**AIM OF THE EXERCISE**. Return the data below word for word, from its first line through the line containing "height=2178 pixels. Describe", with both of those lines included.
○ ○ ○ ○ ○ ○ ○
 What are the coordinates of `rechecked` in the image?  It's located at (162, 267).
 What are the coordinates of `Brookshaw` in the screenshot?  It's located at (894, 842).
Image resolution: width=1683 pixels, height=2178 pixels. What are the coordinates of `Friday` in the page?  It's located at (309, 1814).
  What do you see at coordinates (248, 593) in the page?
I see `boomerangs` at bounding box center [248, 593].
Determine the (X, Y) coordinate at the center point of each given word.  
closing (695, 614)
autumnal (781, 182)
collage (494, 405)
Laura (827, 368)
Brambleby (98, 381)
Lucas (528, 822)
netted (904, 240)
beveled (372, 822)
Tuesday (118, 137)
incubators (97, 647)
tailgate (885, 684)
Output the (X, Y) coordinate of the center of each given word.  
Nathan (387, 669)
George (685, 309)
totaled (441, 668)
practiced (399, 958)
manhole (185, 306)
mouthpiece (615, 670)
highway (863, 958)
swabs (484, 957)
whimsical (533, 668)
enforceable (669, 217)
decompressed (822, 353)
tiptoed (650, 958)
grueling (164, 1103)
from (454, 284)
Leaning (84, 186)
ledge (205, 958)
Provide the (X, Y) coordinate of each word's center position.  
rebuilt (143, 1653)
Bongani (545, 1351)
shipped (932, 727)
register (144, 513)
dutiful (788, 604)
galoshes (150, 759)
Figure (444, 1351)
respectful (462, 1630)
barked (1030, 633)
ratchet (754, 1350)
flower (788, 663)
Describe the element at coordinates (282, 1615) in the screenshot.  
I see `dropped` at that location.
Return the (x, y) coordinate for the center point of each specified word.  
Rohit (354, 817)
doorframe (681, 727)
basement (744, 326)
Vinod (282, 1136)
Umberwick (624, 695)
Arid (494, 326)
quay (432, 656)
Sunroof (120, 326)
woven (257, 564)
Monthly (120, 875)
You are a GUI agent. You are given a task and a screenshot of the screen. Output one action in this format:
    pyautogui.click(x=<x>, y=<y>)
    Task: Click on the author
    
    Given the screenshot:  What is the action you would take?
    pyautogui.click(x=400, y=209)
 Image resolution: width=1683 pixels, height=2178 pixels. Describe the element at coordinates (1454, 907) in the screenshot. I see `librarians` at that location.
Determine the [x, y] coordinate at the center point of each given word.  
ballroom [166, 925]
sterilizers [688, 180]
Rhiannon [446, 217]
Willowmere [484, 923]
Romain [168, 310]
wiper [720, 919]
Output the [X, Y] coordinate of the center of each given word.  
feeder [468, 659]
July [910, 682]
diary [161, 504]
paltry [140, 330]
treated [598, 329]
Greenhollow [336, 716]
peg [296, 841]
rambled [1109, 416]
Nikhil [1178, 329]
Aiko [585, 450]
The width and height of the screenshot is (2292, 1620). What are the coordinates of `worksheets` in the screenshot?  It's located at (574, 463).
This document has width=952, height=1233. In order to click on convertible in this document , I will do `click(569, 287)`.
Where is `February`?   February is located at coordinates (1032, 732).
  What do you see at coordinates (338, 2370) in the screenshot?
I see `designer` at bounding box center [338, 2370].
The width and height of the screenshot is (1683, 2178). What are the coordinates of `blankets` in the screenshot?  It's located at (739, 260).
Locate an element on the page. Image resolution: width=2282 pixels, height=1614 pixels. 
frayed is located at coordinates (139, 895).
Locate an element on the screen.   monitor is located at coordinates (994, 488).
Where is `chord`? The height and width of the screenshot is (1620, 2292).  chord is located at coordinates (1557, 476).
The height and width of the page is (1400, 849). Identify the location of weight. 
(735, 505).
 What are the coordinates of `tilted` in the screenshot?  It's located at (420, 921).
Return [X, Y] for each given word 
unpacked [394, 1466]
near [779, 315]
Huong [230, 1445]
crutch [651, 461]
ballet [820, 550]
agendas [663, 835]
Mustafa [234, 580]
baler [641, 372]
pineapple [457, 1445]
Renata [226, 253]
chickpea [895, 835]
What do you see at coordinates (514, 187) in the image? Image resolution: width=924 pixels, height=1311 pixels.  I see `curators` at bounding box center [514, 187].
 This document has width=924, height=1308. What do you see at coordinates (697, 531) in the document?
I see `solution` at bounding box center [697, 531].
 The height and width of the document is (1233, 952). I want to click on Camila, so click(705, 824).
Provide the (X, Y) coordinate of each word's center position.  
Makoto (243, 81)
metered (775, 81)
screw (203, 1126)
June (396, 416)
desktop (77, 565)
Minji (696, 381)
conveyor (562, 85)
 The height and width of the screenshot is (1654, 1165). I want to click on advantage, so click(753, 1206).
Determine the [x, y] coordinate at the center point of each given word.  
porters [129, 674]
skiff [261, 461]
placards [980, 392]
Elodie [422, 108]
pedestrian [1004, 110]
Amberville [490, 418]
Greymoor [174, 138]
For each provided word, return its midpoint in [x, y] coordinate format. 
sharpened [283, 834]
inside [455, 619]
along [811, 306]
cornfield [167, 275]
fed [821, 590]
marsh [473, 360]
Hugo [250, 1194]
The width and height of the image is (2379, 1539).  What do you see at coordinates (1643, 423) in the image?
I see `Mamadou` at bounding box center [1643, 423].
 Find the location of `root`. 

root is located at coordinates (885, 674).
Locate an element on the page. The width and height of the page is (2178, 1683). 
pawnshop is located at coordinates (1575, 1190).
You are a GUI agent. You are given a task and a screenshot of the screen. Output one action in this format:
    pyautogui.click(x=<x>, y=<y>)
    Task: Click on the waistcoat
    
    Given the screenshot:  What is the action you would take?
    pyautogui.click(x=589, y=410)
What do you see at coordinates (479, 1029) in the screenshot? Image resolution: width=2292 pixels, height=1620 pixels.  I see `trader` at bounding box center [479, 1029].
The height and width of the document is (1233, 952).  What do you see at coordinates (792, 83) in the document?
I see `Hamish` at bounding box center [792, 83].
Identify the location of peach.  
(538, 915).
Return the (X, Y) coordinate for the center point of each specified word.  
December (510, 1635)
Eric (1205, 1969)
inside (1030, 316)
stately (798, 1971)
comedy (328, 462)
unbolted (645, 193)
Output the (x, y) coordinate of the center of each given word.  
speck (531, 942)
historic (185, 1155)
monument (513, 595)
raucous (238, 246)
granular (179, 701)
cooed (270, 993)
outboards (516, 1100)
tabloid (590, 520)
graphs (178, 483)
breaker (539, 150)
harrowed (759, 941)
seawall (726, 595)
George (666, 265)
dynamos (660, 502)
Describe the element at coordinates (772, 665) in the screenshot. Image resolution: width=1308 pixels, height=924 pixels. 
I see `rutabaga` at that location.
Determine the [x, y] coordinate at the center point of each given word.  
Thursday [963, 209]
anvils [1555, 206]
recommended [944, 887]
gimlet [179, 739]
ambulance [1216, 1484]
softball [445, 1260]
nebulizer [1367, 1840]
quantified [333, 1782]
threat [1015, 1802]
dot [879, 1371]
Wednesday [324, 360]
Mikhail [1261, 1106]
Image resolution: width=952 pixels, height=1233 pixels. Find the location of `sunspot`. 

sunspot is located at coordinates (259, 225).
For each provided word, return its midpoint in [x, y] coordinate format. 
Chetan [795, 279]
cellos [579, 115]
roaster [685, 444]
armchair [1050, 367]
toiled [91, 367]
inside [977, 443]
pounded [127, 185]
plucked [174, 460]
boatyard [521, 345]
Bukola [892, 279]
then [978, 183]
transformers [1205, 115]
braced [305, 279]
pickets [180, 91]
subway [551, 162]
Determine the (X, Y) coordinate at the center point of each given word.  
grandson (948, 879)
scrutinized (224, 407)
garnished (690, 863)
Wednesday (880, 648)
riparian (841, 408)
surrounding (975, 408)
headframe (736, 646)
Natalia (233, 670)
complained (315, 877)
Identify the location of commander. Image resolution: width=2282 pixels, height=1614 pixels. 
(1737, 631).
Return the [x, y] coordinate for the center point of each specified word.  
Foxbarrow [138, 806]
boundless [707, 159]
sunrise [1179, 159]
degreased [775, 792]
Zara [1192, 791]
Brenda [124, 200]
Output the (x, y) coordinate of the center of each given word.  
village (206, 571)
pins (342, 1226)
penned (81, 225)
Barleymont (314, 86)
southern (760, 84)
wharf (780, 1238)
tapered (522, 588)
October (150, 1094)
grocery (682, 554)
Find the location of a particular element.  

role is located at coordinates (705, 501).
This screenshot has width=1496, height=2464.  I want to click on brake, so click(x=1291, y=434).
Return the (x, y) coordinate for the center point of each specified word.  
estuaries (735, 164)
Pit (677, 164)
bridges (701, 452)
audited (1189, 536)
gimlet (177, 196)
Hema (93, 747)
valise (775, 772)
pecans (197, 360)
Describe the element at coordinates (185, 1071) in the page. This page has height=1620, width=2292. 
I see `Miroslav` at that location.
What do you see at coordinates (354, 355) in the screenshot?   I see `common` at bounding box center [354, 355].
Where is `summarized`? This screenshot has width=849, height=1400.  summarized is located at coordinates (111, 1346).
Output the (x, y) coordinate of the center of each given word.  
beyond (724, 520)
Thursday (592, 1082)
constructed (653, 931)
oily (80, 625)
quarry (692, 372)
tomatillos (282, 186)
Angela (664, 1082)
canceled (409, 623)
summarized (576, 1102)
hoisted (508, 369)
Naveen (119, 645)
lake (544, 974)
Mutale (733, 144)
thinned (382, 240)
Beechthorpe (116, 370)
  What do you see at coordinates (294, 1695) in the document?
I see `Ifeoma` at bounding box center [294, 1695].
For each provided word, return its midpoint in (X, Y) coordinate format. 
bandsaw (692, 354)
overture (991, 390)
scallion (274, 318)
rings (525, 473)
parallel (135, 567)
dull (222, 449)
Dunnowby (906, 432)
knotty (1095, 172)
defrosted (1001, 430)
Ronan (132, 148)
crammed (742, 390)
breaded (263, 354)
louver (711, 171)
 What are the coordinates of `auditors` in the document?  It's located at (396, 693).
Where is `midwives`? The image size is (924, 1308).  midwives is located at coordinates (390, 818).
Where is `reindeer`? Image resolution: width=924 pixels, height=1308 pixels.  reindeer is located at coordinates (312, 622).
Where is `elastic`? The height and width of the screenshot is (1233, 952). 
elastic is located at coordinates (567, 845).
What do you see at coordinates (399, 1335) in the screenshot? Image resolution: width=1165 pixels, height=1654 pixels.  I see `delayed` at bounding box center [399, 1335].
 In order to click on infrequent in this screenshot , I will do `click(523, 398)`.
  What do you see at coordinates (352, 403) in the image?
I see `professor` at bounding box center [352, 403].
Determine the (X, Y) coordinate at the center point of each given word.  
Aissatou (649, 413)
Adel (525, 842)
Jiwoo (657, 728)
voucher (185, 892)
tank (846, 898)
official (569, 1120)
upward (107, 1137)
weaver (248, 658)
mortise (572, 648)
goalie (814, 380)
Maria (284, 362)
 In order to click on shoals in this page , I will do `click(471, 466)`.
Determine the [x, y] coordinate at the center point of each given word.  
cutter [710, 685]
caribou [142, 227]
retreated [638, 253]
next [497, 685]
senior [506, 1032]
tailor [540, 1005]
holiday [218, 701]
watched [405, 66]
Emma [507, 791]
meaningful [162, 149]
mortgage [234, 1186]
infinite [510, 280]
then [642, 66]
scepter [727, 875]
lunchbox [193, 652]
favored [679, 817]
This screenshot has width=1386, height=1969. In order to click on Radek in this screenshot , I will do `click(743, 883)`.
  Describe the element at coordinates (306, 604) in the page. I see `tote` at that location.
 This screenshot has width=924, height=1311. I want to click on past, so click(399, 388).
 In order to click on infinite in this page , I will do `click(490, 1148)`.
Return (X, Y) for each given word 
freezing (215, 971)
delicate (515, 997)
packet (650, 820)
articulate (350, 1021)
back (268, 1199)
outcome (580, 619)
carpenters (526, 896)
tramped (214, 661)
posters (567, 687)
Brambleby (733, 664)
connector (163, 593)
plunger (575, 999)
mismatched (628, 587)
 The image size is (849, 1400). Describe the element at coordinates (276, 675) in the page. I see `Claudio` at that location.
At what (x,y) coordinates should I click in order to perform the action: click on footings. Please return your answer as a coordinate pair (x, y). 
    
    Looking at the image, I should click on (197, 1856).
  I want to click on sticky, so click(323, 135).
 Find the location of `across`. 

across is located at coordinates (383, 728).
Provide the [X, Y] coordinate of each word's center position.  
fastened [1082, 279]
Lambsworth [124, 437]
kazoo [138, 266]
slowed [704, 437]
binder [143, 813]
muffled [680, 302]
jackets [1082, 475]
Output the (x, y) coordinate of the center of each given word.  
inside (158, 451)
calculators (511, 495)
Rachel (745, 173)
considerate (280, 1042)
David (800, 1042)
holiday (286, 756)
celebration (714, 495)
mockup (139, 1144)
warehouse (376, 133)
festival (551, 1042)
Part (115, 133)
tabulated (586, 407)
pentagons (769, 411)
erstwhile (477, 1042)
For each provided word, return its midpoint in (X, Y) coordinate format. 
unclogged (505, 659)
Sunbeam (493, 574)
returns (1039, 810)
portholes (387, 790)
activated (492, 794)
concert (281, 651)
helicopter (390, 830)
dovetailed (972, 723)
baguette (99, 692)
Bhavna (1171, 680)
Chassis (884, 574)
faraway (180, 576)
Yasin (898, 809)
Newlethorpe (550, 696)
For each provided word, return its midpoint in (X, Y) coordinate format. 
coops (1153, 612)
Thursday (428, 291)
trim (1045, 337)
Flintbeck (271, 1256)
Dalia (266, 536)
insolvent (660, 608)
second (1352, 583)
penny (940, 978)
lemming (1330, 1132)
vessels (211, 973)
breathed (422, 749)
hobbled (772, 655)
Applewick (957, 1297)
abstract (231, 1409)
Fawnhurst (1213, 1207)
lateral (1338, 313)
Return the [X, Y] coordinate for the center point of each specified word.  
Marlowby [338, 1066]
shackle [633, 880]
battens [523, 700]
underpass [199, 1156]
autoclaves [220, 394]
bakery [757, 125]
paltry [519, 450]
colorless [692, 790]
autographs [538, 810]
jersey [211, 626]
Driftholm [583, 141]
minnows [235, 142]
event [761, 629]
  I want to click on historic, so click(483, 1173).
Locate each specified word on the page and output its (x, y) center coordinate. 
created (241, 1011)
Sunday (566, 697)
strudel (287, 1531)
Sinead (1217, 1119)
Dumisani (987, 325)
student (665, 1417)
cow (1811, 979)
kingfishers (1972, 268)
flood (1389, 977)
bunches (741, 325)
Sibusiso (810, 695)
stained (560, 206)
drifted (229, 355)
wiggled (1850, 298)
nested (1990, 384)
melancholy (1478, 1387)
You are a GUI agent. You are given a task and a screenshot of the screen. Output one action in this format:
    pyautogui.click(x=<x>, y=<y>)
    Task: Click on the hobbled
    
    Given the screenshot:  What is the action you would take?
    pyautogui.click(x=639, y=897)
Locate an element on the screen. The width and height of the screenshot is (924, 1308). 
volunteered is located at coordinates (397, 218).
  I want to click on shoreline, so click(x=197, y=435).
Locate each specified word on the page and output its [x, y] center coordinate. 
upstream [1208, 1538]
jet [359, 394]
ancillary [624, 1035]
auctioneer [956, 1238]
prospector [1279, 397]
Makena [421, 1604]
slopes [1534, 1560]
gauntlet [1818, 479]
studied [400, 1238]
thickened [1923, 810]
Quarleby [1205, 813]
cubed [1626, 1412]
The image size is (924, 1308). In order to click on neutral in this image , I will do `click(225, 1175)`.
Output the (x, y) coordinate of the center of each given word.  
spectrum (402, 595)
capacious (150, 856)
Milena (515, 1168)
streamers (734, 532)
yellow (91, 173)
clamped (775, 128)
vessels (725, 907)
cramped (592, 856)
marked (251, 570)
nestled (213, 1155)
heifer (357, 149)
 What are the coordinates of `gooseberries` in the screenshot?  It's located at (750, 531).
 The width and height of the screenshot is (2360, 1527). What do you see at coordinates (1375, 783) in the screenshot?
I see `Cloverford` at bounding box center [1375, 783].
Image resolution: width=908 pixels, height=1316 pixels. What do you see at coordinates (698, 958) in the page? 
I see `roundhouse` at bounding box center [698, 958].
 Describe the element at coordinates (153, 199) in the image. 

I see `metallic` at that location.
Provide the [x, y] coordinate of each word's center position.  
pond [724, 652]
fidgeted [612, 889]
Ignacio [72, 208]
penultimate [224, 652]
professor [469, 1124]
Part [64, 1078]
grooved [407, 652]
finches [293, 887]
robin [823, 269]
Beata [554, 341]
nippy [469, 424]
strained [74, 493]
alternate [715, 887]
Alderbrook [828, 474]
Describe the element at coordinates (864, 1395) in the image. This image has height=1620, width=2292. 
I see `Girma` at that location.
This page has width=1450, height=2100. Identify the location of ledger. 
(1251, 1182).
○ ○ ○ ○ ○ ○ ○
**RESULT**.
 What are the coordinates of `rechecked` in the image?  It's located at (162, 267).
 What are the coordinates of `Brookshaw` in the screenshot?  It's located at (894, 842).
Image resolution: width=1683 pixels, height=2178 pixels. What are the coordinates of `Friday` in the page?  It's located at (309, 1814).
  What do you see at coordinates (248, 593) in the page?
I see `boomerangs` at bounding box center [248, 593].
Determine the (X, Y) coordinate at the center point of each given word.  
closing (695, 614)
autumnal (781, 182)
collage (494, 405)
Laura (827, 368)
Brambleby (98, 381)
Lucas (528, 822)
netted (904, 240)
beveled (372, 822)
Tuesday (118, 137)
incubators (97, 647)
tailgate (885, 684)
Output the (X, Y) coordinate of the center of each given word.  
Nathan (387, 669)
George (685, 309)
totaled (441, 668)
practiced (399, 958)
manhole (185, 306)
mouthpiece (615, 670)
highway (863, 958)
swabs (484, 957)
whimsical (533, 668)
enforceable (669, 217)
decompressed (822, 353)
tiptoed (650, 958)
grueling (164, 1103)
from (454, 284)
Leaning (84, 186)
ledge (205, 958)
Provide the (X, Y) coordinate of each word's center position.  
rebuilt (143, 1653)
Bongani (545, 1351)
shipped (932, 727)
register (144, 513)
dutiful (788, 604)
galoshes (150, 759)
Figure (444, 1351)
respectful (462, 1630)
barked (1030, 633)
ratchet (754, 1350)
flower (788, 663)
Describe the element at coordinates (282, 1615) in the screenshot.  
I see `dropped` at that location.
Return the (x, y) coordinate for the center point of each specified word.  
Rohit (354, 817)
doorframe (681, 727)
basement (744, 326)
Vinod (282, 1136)
Umberwick (624, 695)
Arid (494, 326)
quay (432, 656)
Sunroof (120, 326)
woven (257, 564)
Monthly (120, 875)
You are a GUI agent. You are given a task and a screenshot of the screen. Output one action in this format:
    pyautogui.click(x=<x>, y=<y>)
    Task: Click on the author
    
    Given the screenshot:  What is the action you would take?
    pyautogui.click(x=400, y=209)
 Image resolution: width=1683 pixels, height=2178 pixels. Describe the element at coordinates (1454, 907) in the screenshot. I see `librarians` at that location.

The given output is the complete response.